__What is expected__:
Give again, word for word, every line below from the one that has "The second view gained the PURE" through the one that has "What was the GREEN", both included, and no others.

Records excerpted from a collection:
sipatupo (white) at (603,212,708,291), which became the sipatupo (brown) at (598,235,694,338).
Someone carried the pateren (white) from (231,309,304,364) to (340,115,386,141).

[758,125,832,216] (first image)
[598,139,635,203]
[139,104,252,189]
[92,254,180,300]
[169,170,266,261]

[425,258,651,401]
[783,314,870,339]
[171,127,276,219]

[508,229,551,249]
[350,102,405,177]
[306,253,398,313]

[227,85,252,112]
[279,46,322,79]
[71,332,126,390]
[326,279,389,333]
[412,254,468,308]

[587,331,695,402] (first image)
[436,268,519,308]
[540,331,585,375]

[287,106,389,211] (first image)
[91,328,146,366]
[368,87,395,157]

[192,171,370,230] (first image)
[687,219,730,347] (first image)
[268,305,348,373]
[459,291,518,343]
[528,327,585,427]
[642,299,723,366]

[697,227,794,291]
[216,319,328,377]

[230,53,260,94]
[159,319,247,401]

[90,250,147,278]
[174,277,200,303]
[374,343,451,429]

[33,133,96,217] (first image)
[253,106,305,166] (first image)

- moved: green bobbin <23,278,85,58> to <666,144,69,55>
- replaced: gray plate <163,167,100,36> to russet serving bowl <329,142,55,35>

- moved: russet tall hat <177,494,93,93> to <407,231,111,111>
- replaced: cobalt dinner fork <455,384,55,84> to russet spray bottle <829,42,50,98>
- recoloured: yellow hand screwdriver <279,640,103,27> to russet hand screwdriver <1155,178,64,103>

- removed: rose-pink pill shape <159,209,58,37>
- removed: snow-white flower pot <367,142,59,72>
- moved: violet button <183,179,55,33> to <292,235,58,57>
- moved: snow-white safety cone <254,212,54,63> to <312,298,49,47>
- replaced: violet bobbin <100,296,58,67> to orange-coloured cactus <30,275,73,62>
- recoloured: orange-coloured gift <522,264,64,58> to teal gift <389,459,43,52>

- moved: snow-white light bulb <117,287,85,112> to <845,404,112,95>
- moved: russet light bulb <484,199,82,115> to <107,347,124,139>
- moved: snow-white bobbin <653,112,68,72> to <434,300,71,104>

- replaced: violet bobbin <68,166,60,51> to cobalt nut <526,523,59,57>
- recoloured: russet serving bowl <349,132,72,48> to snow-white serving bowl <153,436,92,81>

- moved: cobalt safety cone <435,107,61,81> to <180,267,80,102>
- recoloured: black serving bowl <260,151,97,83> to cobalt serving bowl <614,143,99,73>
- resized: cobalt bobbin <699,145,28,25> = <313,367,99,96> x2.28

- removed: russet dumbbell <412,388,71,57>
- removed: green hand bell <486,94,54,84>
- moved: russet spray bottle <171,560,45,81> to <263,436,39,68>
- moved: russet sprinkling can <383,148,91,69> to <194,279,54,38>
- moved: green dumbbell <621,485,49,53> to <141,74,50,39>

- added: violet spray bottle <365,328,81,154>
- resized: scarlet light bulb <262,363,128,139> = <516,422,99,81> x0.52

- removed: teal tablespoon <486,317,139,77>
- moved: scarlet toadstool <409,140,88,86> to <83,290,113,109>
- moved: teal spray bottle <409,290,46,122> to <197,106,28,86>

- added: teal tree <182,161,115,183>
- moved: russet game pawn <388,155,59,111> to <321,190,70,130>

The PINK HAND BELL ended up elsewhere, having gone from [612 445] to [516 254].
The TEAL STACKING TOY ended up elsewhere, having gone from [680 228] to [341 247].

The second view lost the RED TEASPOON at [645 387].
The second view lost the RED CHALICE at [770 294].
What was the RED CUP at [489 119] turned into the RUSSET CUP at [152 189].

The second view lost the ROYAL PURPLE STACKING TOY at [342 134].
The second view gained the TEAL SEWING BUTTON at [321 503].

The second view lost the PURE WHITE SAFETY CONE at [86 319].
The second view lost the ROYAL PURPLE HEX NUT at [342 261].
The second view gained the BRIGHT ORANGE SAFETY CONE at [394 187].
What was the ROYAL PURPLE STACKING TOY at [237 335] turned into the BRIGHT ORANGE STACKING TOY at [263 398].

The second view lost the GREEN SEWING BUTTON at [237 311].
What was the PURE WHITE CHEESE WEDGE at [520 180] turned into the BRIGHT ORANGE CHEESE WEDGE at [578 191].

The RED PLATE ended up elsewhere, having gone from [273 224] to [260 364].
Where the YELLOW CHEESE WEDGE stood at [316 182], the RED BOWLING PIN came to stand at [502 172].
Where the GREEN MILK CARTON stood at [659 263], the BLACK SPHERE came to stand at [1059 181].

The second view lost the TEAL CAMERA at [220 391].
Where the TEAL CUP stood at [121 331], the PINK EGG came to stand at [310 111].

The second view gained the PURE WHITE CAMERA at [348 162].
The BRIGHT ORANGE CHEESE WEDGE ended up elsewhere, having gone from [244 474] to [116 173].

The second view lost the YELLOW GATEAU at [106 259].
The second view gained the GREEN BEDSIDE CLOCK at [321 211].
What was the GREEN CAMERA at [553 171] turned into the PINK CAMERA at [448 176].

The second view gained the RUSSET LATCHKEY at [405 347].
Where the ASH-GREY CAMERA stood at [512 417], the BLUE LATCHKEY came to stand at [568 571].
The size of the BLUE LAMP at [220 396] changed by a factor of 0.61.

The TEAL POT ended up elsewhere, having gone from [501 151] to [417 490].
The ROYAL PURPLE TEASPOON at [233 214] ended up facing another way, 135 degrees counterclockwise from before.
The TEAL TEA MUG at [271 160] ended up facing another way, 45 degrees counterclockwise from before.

__Result for this task__:
The second view gained the PURE WHITE CAMERA at [348 162].
The BRIGHT ORANGE CHEESE WEDGE ended up elsewhere, having gone from [244 474] to [116 173].

The second view lost the YELLOW GATEAU at [106 259].
The second view gained the GREEN BEDSIDE CLOCK at [321 211].
What was the GREEN CAMERA at [553 171] turned into the PINK CAMERA at [448 176].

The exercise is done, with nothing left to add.